[Start of section]
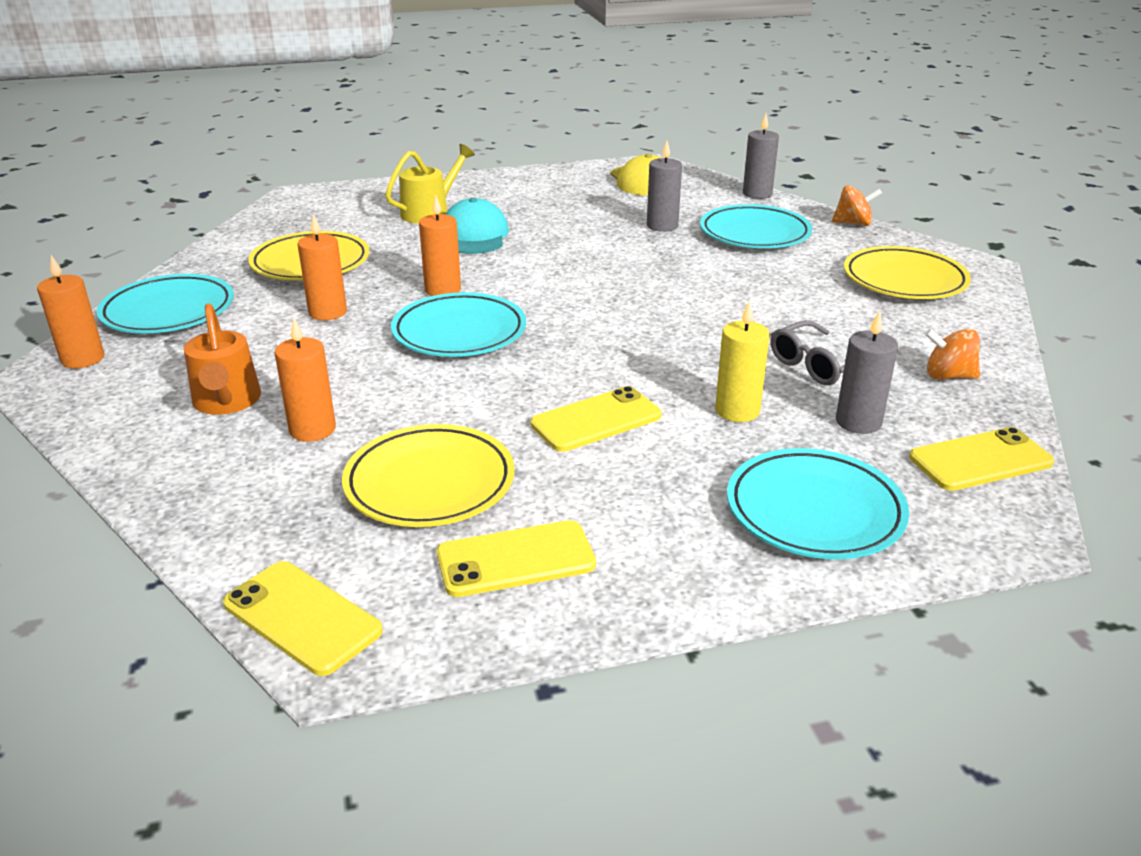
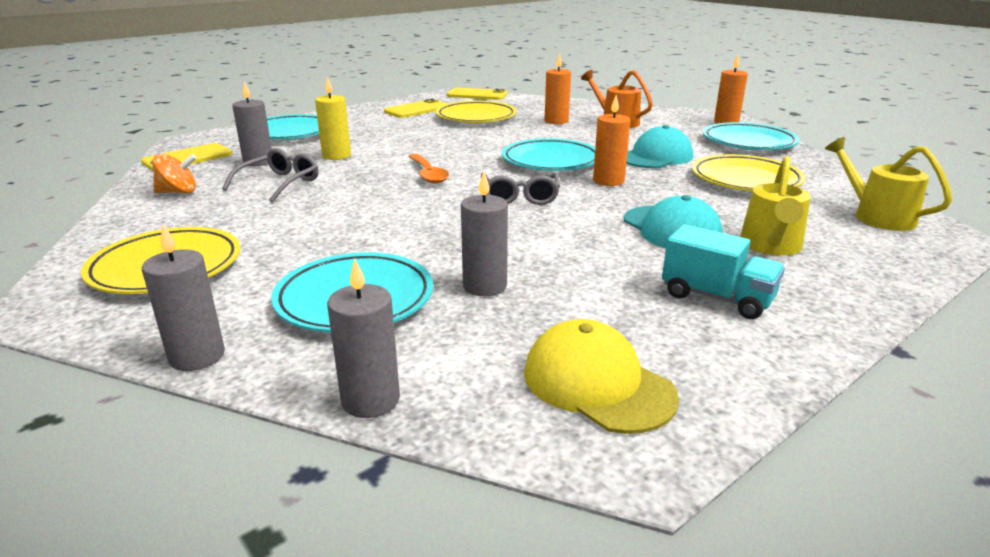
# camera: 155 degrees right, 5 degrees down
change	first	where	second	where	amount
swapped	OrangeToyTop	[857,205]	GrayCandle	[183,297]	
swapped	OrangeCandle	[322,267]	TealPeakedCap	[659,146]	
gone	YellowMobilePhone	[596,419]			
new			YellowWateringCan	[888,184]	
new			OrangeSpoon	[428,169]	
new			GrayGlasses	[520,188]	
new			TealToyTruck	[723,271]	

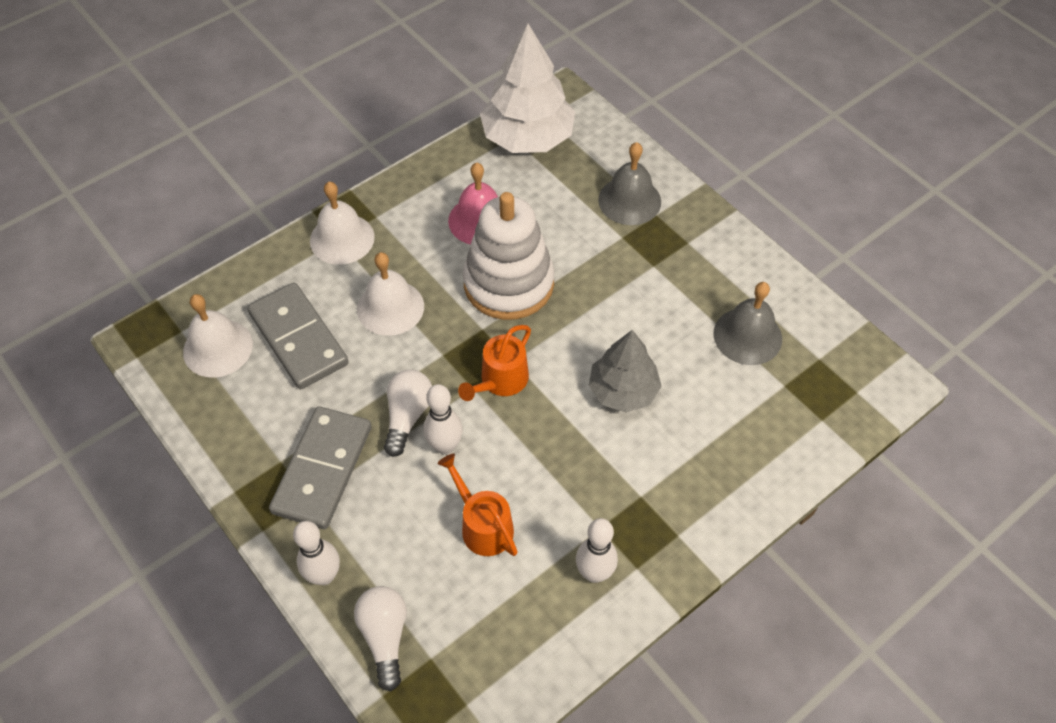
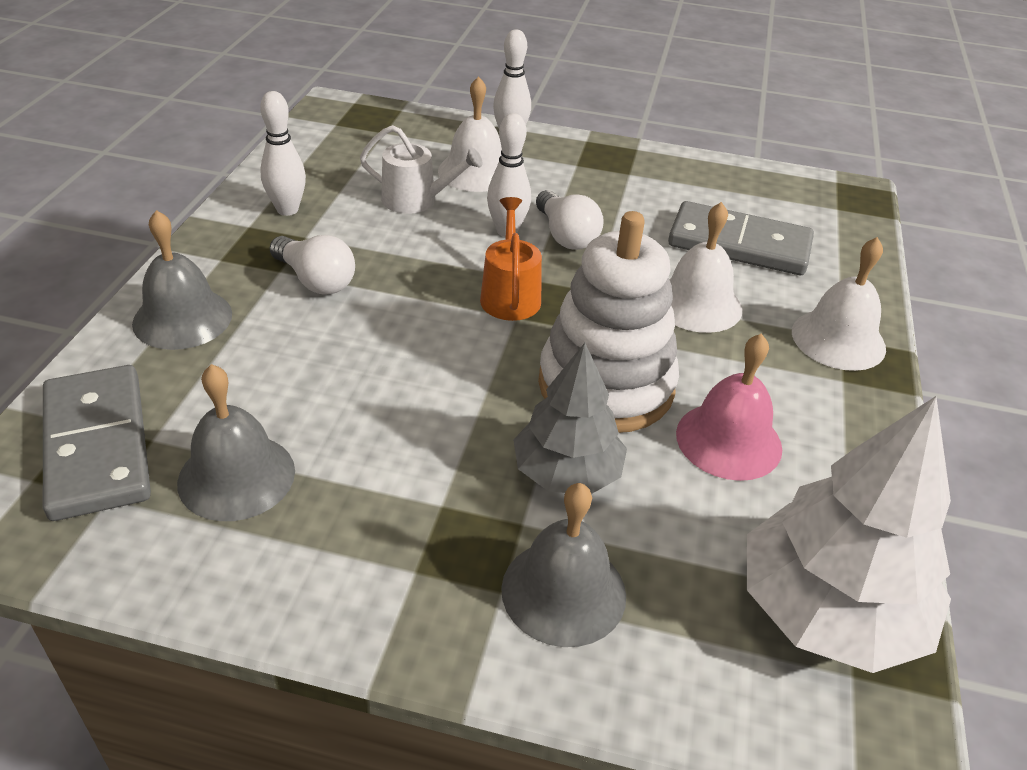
# camera: 140 degrees right, 15 degrees down
change	first	where	second	where	amount
shifted	PureWhiteSchoolBell	[218,336]		[470,134]	
shifted	GrayFirTree	[625,371]		[570,418]	
shifted	GrayDomino	[320,467]		[97,443]	
repainted	OrangeWateringCan	[478,504]	PureWhiteWateringCan	[421,169]	
shifted	PureWhiteLightbulb	[380,638]		[312,265]	
new			GraySchoolBell	[182,280]	

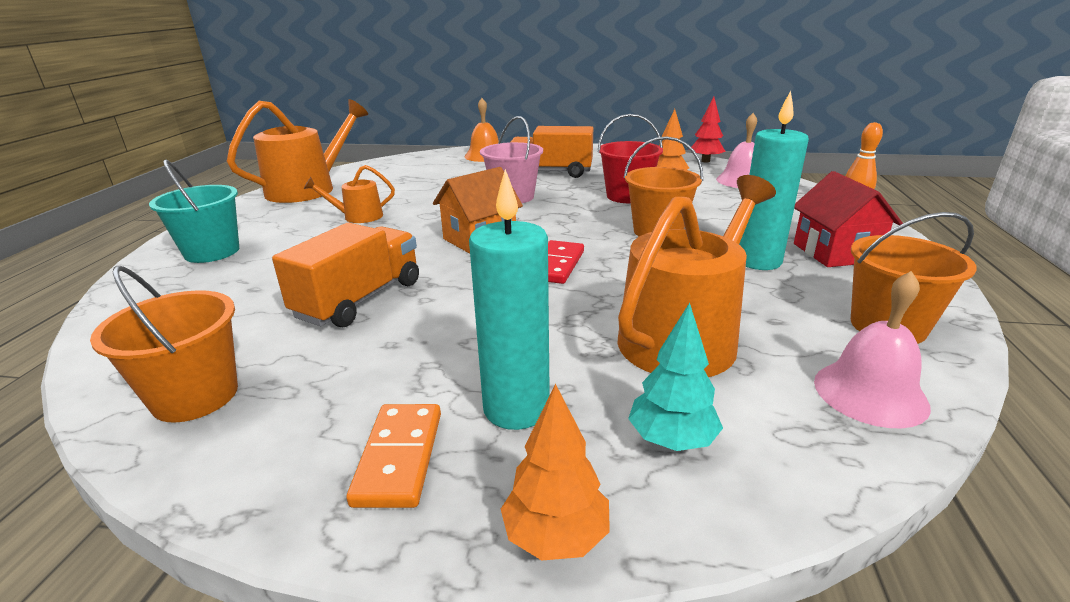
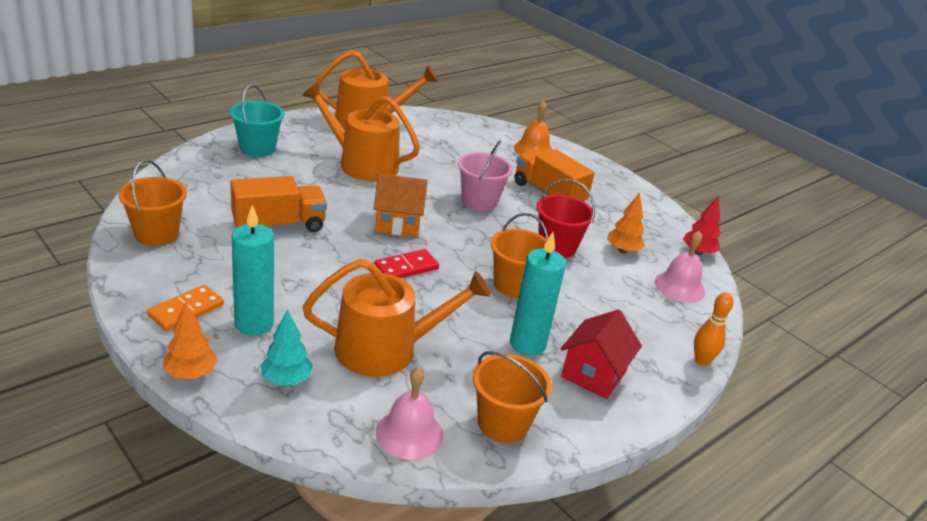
# camera: 35 degrees right, 5 degrees up
change	first	where	second	where	amount
scaled	OrangeWateringCan	[349,194]		[361,131]	x1.98

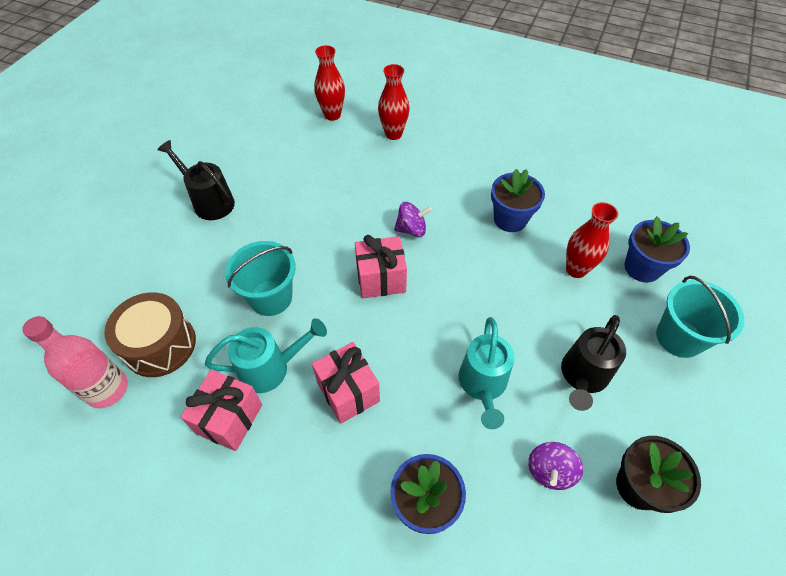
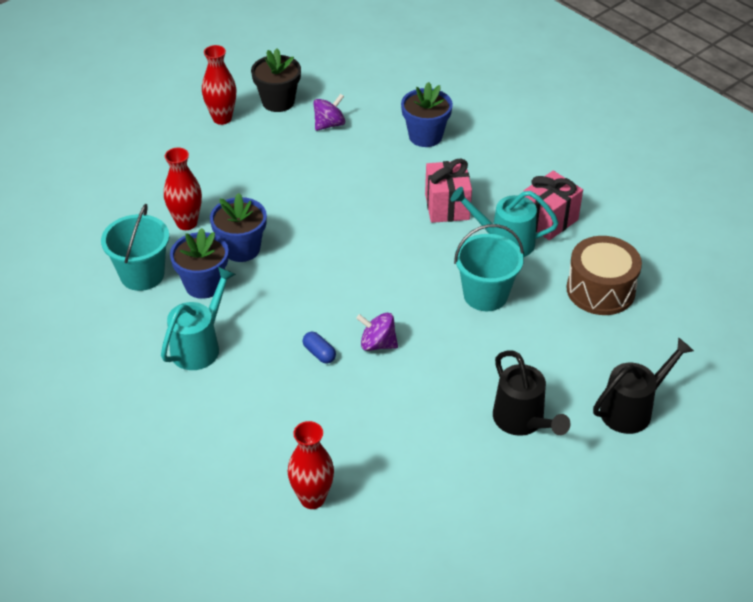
# camera: 155 degrees left, 10 degrees down
change	first	where	second	where	amount
shifted	RedVase	[394,102]		[219,85]	
shifted	PurpleToyTop	[413,219]		[377,332]	
shifted	RoyalBluePottedPlant	[657,249]		[238,227]	
gone	RosyWrappedGift	[381,266]			
shifted	TealBucket	[700,317]		[135,247]	
shifted	JetBlackWateringCan	[593,363]		[643,385]	
gone	RosyFlask	[75,362]			
shifted	TealWateringCan	[487,373]		[198,318]	
new			RoyalBluePill	[319,348]	

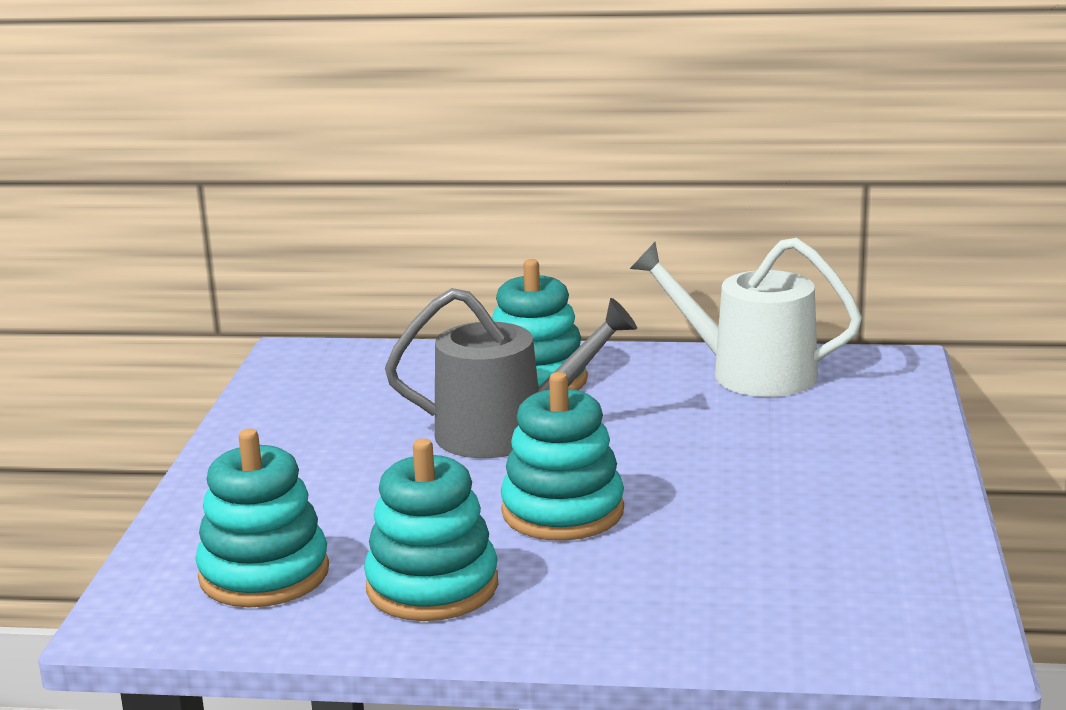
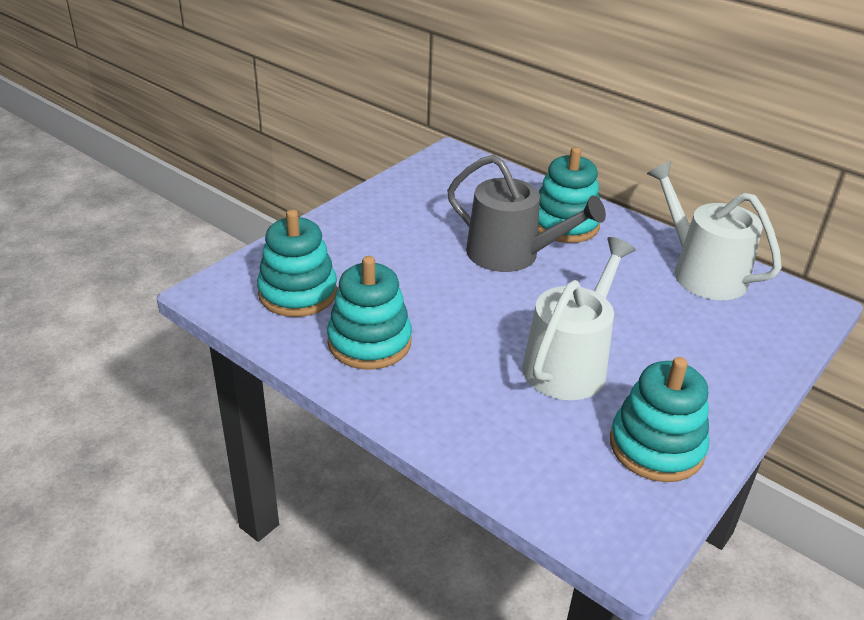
# camera: 30 degrees right, 15 degrees up
change	first	where	second	where	amount
shifted	TealStackingRings	[562,456]		[659,419]	
new			PureWhiteWateringCan	[579,318]	

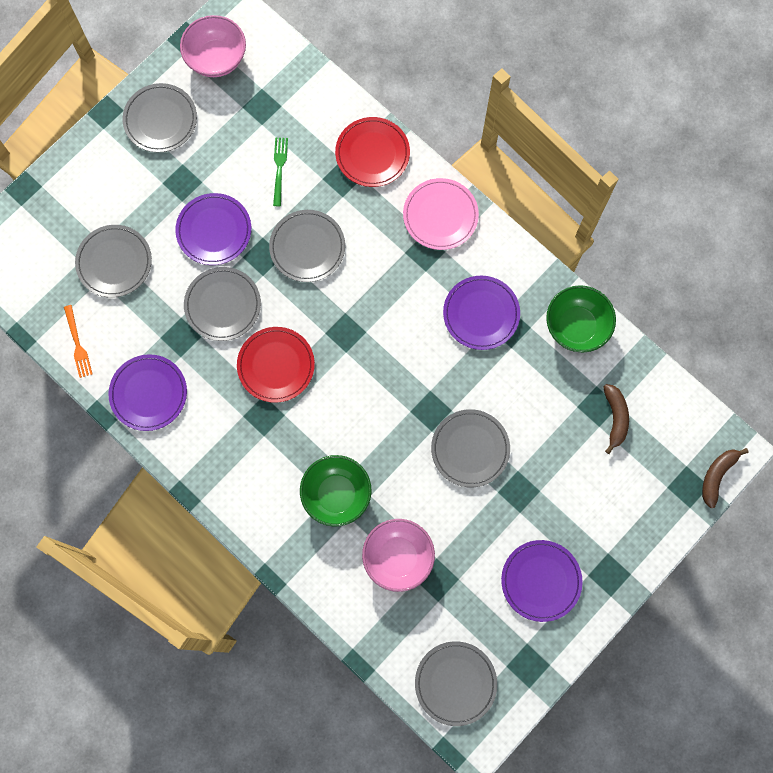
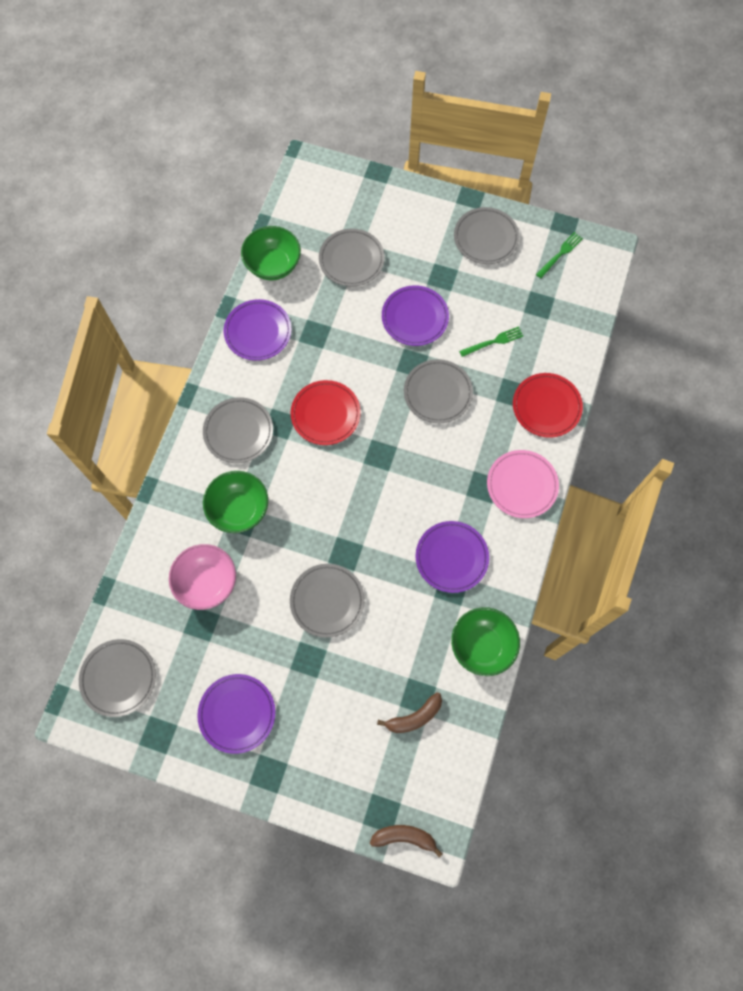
# camera: 65 degrees right, 5 degrees down
change	first	where	second	where	amount
swapped	RosyBowl	[213,46]	GreenFork	[559,255]	
shifted	GrayDinnerPlate	[222,304]		[238,430]	
swapped	OrangeFork	[78,341]	GreenBowl	[271,253]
[End of section]
**Work to be completed**
Pictures stay out; repeat all the rest of the records exactly.

**Solved exercise**
# camera: 155 degrees right, 5 degrees down
change	first	where	second	where	amount
swapped	OrangeToyTop	[857,205]	GrayCandle	[183,297]	
swapped	OrangeCandle	[322,267]	TealPeakedCap	[659,146]	
gone	YellowMobilePhone	[596,419]			
new			YellowWateringCan	[888,184]	
new			OrangeSpoon	[428,169]	
new			GrayGlasses	[520,188]	
new			TealToyTruck	[723,271]	

# camera: 140 degrees right, 15 degrees down
change	first	where	second	where	amount
shifted	PureWhiteSchoolBell	[218,336]		[470,134]	
shifted	GrayFirTree	[625,371]		[570,418]	
shifted	GrayDomino	[320,467]		[97,443]	
repainted	OrangeWateringCan	[478,504]	PureWhiteWateringCan	[421,169]	
shifted	PureWhiteLightbulb	[380,638]		[312,265]	
new			GraySchoolBell	[182,280]	

# camera: 35 degrees right, 5 degrees up
change	first	where	second	where	amount
scaled	OrangeWateringCan	[349,194]		[361,131]	x1.98

# camera: 155 degrees left, 10 degrees down
change	first	where	second	where	amount
shifted	RedVase	[394,102]		[219,85]	
shifted	PurpleToyTop	[413,219]		[377,332]	
shifted	RoyalBluePottedPlant	[657,249]		[238,227]	
gone	RosyWrappedGift	[381,266]			
shifted	TealBucket	[700,317]		[135,247]	
shifted	JetBlackWateringCan	[593,363]		[643,385]	
gone	RosyFlask	[75,362]			
shifted	TealWateringCan	[487,373]		[198,318]	
new			RoyalBluePill	[319,348]	

# camera: 30 degrees right, 15 degrees up
change	first	where	second	where	amount
shifted	TealStackingRings	[562,456]		[659,419]	
new			PureWhiteWateringCan	[579,318]	

# camera: 65 degrees right, 5 degrees down
change	first	where	second	where	amount
swapped	RosyBowl	[213,46]	GreenFork	[559,255]	
shifted	GrayDinnerPlate	[222,304]		[238,430]	
swapped	OrangeFork	[78,341]	GreenBowl	[271,253]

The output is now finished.